• [REQUIRED WORK]: Below are records; how many of their lines contain "tower"? Reply with the number and no other words.

[SUPPLIED INFORMATION — start]

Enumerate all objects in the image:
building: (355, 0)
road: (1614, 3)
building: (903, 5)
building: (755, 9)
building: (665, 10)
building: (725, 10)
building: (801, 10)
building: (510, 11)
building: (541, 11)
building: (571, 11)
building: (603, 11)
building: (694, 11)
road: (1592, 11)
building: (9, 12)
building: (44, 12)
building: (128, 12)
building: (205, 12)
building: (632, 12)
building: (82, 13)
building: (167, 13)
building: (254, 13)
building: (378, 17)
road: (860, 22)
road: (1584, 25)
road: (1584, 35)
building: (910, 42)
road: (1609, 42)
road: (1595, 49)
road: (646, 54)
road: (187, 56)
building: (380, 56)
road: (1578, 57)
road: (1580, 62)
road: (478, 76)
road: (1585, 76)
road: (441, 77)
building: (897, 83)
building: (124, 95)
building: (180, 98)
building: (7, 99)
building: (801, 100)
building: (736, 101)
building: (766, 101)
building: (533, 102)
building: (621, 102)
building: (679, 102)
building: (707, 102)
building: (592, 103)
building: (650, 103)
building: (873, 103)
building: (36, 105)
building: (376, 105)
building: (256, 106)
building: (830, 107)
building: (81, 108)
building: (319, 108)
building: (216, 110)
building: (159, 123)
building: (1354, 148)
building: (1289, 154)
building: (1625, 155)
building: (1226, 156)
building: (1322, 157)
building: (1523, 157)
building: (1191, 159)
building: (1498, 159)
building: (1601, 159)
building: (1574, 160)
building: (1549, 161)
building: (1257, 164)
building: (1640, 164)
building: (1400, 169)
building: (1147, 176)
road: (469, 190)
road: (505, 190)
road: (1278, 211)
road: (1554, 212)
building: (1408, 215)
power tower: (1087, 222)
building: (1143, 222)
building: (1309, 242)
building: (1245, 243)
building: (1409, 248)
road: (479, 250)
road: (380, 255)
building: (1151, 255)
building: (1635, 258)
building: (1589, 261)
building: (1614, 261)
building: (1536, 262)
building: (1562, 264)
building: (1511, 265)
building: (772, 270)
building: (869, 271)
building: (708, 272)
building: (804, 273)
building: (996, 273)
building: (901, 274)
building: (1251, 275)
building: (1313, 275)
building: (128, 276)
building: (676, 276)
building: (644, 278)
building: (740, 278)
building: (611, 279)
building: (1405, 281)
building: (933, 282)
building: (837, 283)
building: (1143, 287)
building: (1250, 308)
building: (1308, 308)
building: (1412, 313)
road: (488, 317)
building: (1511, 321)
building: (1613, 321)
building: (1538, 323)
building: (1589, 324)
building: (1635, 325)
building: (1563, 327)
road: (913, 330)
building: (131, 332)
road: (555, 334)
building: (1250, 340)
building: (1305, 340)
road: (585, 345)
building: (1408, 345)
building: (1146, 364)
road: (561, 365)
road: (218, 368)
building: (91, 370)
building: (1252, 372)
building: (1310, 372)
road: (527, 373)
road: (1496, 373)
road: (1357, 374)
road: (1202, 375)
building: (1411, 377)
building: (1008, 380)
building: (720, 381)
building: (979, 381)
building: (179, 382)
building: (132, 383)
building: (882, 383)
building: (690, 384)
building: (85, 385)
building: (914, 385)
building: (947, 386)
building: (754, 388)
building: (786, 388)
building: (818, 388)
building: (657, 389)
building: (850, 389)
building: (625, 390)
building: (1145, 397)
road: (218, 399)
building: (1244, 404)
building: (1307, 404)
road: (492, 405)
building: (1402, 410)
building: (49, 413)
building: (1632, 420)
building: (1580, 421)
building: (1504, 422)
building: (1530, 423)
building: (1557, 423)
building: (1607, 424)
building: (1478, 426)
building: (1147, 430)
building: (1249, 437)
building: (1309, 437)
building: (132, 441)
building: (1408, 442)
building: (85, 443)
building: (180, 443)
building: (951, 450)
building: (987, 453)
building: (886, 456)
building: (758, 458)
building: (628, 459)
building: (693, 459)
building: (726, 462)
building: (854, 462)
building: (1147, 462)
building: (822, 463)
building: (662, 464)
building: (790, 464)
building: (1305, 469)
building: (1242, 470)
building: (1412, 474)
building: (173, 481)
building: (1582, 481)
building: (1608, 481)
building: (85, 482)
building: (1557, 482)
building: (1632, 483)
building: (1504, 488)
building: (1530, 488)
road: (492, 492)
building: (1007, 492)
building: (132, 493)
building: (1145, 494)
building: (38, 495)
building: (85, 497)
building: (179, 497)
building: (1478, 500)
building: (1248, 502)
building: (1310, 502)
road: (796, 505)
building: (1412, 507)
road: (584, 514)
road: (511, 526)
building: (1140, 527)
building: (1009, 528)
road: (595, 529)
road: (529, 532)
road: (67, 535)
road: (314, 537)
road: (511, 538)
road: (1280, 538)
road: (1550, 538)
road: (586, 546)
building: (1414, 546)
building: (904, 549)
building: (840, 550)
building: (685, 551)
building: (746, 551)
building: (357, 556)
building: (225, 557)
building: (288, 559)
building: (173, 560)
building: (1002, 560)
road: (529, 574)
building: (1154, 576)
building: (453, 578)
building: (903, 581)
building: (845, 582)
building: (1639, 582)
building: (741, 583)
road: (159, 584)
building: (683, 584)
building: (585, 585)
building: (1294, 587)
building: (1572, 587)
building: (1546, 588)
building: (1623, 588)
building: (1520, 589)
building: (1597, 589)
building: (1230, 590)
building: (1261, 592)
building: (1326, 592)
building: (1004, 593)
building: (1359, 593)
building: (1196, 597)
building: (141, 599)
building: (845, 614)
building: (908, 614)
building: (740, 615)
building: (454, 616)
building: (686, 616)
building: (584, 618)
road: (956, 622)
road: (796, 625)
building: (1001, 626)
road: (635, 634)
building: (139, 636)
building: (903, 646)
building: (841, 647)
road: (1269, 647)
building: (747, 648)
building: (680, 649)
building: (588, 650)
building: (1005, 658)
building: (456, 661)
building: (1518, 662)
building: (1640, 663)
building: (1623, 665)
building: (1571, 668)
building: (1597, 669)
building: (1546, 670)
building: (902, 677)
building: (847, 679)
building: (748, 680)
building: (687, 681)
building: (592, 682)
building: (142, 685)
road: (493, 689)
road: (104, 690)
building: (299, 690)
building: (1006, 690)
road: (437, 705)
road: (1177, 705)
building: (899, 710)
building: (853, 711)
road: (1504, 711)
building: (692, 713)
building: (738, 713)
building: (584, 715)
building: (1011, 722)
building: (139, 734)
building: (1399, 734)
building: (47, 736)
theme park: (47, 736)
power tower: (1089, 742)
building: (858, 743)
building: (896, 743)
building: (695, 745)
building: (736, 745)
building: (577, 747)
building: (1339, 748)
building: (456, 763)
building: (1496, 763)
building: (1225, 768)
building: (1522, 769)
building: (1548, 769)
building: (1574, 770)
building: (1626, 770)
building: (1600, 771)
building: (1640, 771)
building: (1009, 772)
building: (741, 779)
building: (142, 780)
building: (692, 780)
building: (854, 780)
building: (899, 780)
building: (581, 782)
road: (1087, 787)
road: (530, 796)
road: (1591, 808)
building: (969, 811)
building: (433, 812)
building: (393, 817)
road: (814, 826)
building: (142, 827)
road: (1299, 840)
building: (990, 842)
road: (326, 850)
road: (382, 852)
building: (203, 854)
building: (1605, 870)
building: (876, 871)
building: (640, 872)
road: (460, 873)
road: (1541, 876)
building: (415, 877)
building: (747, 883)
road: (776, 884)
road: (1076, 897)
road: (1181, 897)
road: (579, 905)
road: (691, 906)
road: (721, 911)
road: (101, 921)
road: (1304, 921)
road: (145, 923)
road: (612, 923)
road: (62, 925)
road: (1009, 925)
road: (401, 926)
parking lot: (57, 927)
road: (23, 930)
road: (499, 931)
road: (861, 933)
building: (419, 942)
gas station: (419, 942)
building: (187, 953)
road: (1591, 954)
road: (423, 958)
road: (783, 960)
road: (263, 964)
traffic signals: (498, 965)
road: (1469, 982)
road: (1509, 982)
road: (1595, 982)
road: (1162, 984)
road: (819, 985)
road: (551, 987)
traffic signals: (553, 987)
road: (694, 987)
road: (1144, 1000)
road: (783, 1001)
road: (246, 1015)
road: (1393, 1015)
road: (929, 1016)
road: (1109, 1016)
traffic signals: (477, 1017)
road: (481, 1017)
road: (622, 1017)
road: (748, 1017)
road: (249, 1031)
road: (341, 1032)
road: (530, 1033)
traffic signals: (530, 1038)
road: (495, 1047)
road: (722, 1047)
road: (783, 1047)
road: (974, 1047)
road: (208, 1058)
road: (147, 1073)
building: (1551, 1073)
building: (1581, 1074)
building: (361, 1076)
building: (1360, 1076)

[SUPPLIED INFORMATION — finish]

• [EXERCISE ANSWER]: 2